Material provided:
= Beginning of Section =

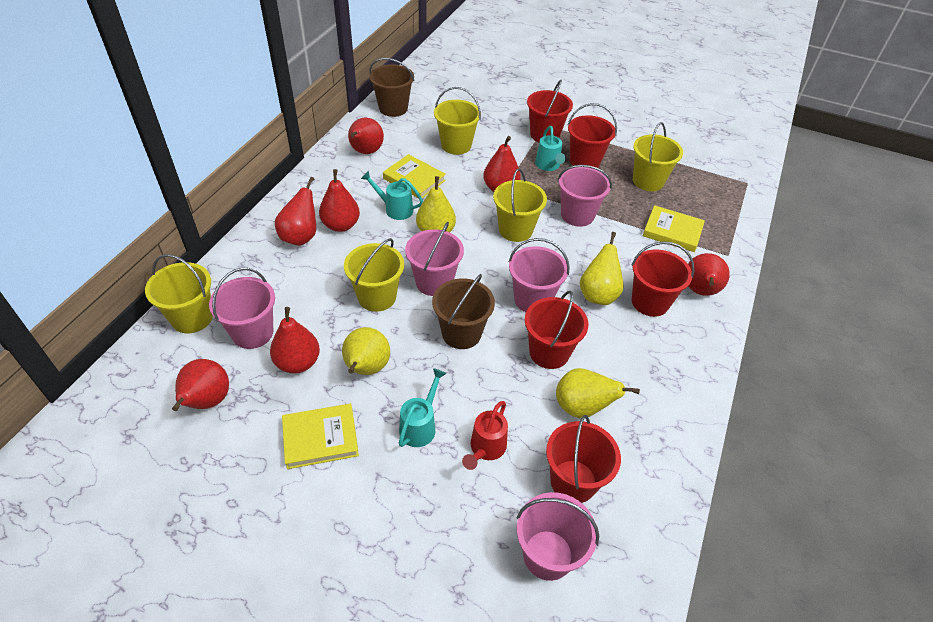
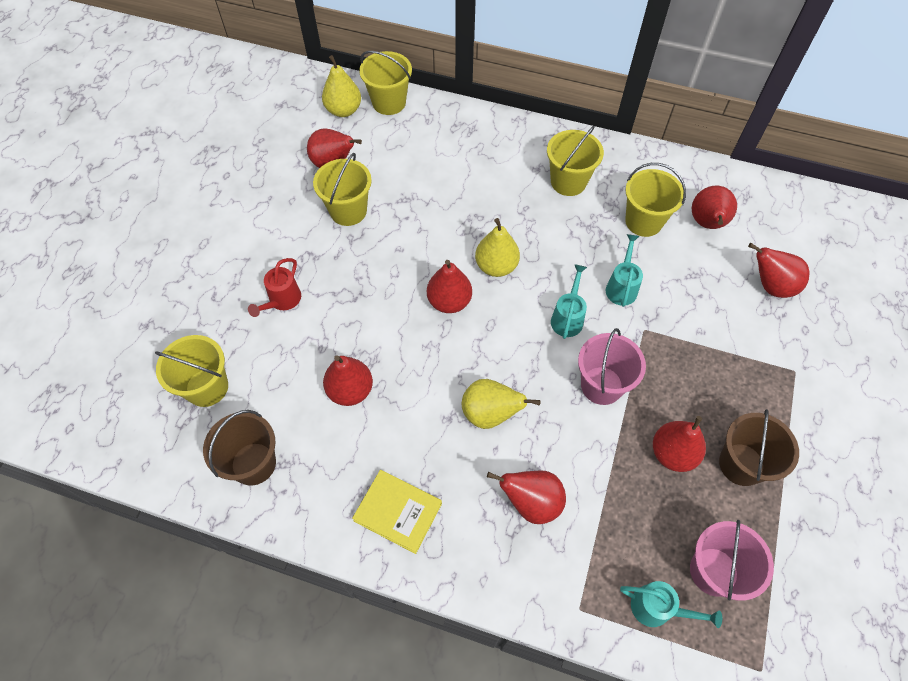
pink bucket: 5 -> 2
red bucket: 5 -> 0
yellow book: 3 -> 1
yellow pear: 4 -> 3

= End of Section =

What you should do: Print the listing verbatim; no pictures.

Response box:
pink bucket: 5 -> 2
red bucket: 5 -> 0
yellow book: 3 -> 1
yellow pear: 4 -> 3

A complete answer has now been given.